§ What the exercise asks: With the line containing "POT3: 1k (0V, 3V3, wiper" as the starting point, output the remaining lines of the data exactly as they are, through the last.

§ Source records:
=== Begin Enclosure ===

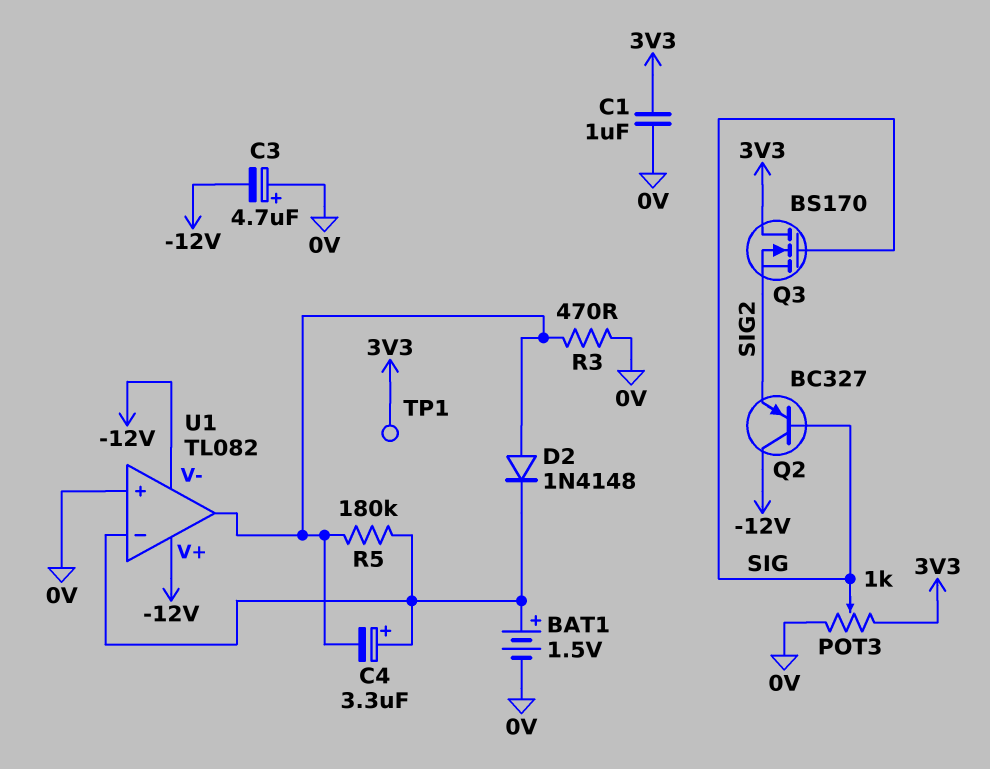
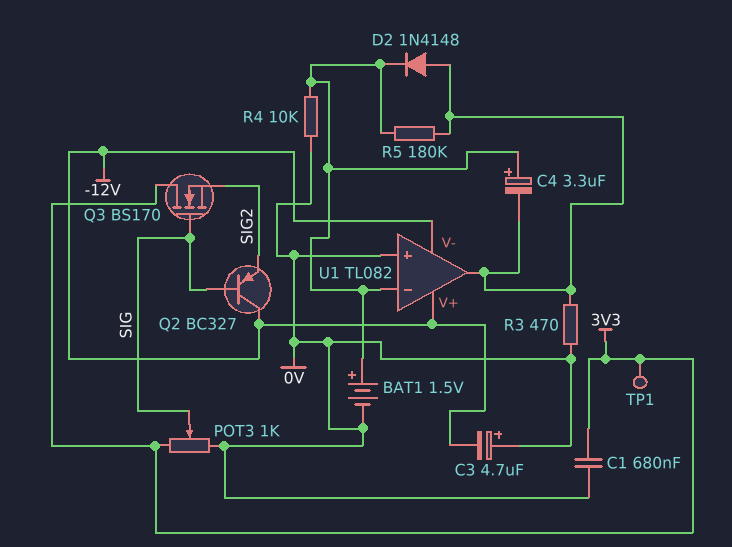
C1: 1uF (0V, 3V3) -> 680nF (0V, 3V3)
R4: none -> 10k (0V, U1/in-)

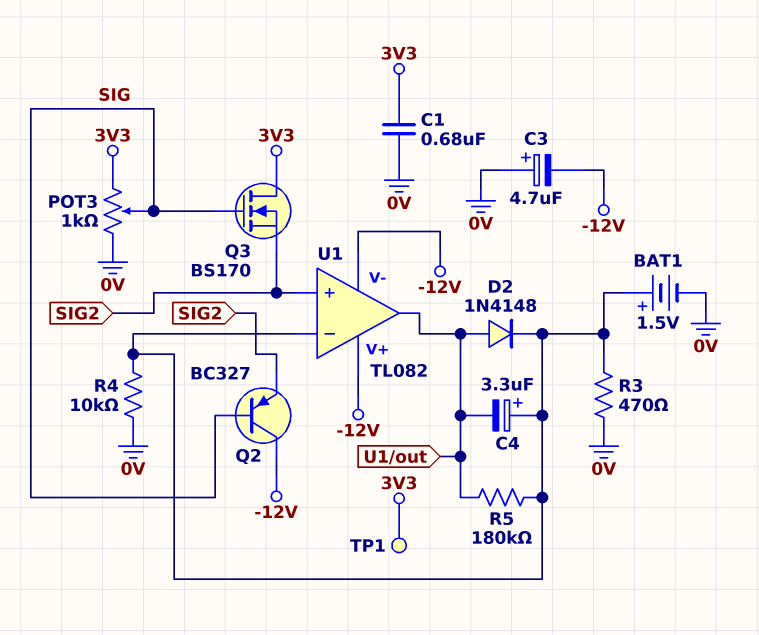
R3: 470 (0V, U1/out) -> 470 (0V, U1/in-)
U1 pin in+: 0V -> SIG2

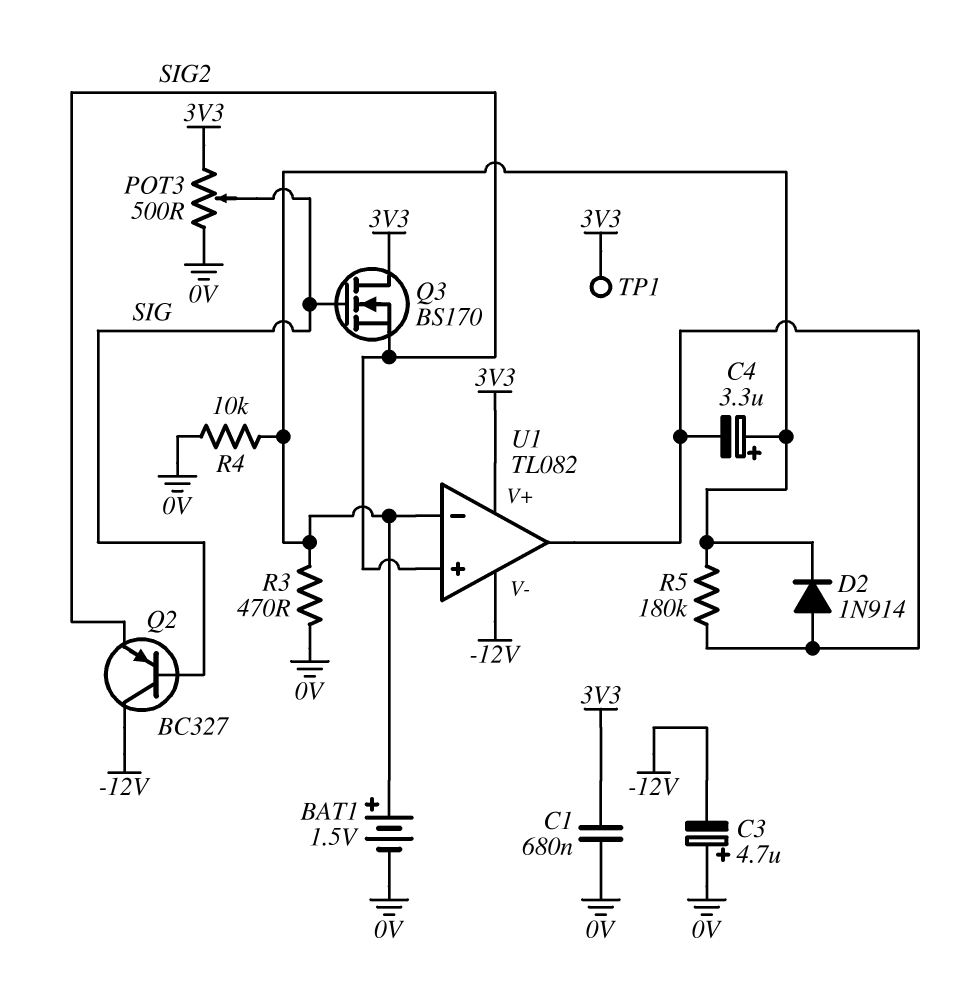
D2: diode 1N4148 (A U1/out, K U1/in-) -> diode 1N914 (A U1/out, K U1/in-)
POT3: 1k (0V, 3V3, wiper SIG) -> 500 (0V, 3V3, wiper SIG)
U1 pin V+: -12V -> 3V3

=== End Enclosure ===

§ Response:
POT3: 1k (0V, 3V3, wiper SIG) -> 500 (0V, 3V3, wiper SIG)
U1 pin V+: -12V -> 3V3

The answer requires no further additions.